(Your objective)
Each line that includes the word "diode" should be copied from the records.

(Data to process)
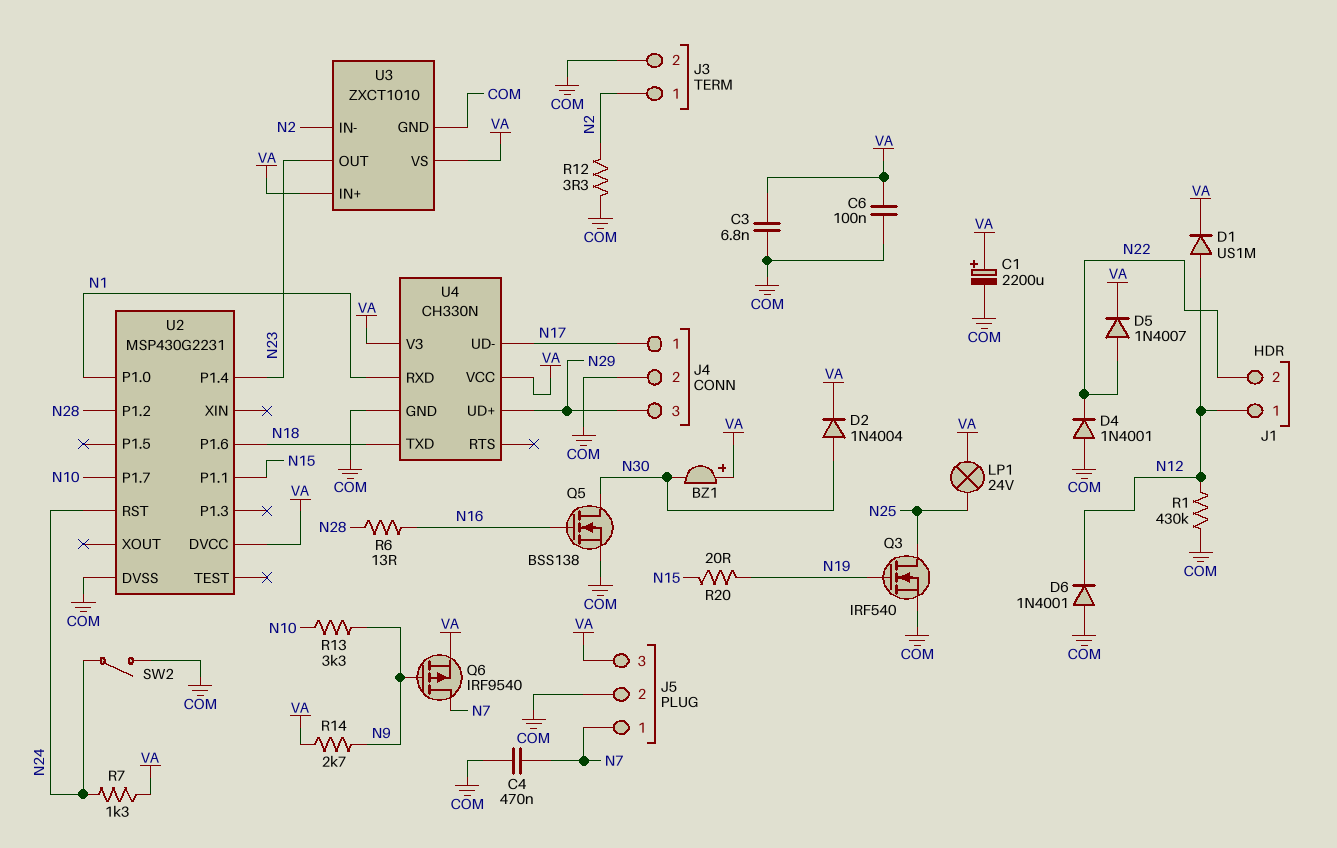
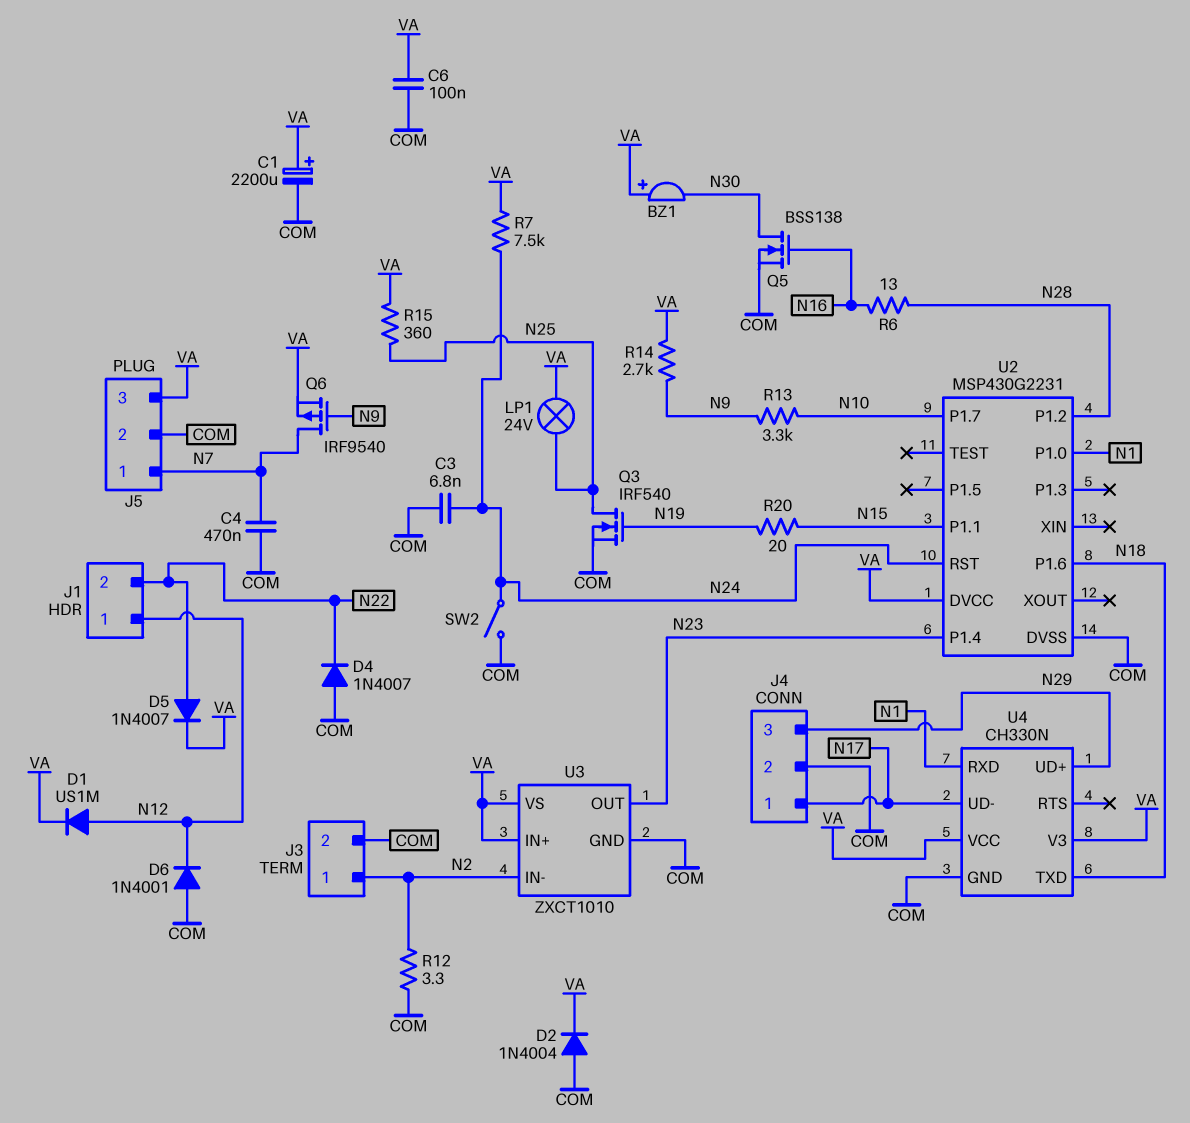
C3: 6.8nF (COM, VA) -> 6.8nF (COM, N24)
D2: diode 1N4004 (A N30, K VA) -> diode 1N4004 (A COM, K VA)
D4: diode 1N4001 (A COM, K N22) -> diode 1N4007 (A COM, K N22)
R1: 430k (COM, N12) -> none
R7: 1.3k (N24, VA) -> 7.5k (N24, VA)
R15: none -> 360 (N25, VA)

(Written answer)
D2: diode 1N4004 (A N30, K VA) -> diode 1N4004 (A COM, K VA)
D4: diode 1N4001 (A COM, K N22) -> diode 1N4007 (A COM, K N22)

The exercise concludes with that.